• What to do: Please return every record exactly as it appears.
[Given records]
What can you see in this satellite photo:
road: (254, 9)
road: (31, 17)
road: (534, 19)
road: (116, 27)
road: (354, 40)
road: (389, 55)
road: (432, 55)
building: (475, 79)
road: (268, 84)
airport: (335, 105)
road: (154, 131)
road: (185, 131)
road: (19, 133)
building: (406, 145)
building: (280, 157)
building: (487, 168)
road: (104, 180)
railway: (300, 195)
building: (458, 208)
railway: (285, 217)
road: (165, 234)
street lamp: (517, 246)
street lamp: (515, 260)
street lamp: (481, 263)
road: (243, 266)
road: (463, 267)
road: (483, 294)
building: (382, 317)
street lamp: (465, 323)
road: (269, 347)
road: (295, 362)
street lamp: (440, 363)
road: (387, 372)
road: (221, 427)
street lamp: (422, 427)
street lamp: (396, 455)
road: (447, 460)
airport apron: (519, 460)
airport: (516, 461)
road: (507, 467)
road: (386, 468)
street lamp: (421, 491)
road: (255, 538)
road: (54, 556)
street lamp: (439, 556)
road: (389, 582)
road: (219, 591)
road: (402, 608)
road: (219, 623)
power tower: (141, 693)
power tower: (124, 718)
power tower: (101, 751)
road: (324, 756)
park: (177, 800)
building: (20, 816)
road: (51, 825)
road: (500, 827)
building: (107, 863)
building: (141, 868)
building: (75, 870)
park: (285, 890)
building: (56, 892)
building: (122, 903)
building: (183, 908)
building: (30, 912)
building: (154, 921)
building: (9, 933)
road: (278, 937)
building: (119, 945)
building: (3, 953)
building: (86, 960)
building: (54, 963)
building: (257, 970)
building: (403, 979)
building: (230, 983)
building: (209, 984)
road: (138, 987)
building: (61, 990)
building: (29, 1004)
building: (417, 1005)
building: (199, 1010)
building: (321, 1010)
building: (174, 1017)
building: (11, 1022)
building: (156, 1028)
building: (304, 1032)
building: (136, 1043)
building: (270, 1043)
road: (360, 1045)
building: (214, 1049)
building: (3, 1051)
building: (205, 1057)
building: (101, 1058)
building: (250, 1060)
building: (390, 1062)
[/Given records]
• Completed exercise:
What can you see in this satellite photo:
road: (254, 9)
road: (31, 17)
road: (534, 19)
road: (116, 27)
road: (354, 40)
road: (389, 55)
road: (432, 55)
building: (475, 79)
road: (268, 84)
airport: (335, 105)
road: (154, 131)
road: (185, 131)
road: (19, 133)
building: (406, 145)
building: (280, 157)
building: (487, 168)
road: (104, 180)
railway: (300, 195)
building: (458, 208)
railway: (285, 217)
road: (165, 234)
street lamp: (517, 246)
street lamp: (515, 260)
street lamp: (481, 263)
road: (243, 266)
road: (463, 267)
road: (483, 294)
building: (382, 317)
street lamp: (465, 323)
road: (269, 347)
road: (295, 362)
street lamp: (440, 363)
road: (387, 372)
road: (221, 427)
street lamp: (422, 427)
street lamp: (396, 455)
road: (447, 460)
airport apron: (519, 460)
airport: (516, 461)
road: (507, 467)
road: (386, 468)
street lamp: (421, 491)
road: (255, 538)
road: (54, 556)
street lamp: (439, 556)
road: (389, 582)
road: (219, 591)
road: (402, 608)
road: (219, 623)
power tower: (141, 693)
power tower: (124, 718)
power tower: (101, 751)
road: (324, 756)
park: (177, 800)
building: (20, 816)
road: (51, 825)
road: (500, 827)
building: (107, 863)
building: (141, 868)
building: (75, 870)
park: (285, 890)
building: (56, 892)
building: (122, 903)
building: (183, 908)
building: (30, 912)
building: (154, 921)
building: (9, 933)
road: (278, 937)
building: (119, 945)
building: (3, 953)
building: (86, 960)
building: (54, 963)
building: (257, 970)
building: (403, 979)
building: (230, 983)
building: (209, 984)
road: (138, 987)
building: (61, 990)
building: (29, 1004)
building: (417, 1005)
building: (199, 1010)
building: (321, 1010)
building: (174, 1017)
building: (11, 1022)
building: (156, 1028)
building: (304, 1032)
building: (136, 1043)
building: (270, 1043)
road: (360, 1045)
building: (214, 1049)
building: (3, 1051)
building: (205, 1057)
building: (101, 1058)
building: (250, 1060)
building: (390, 1062)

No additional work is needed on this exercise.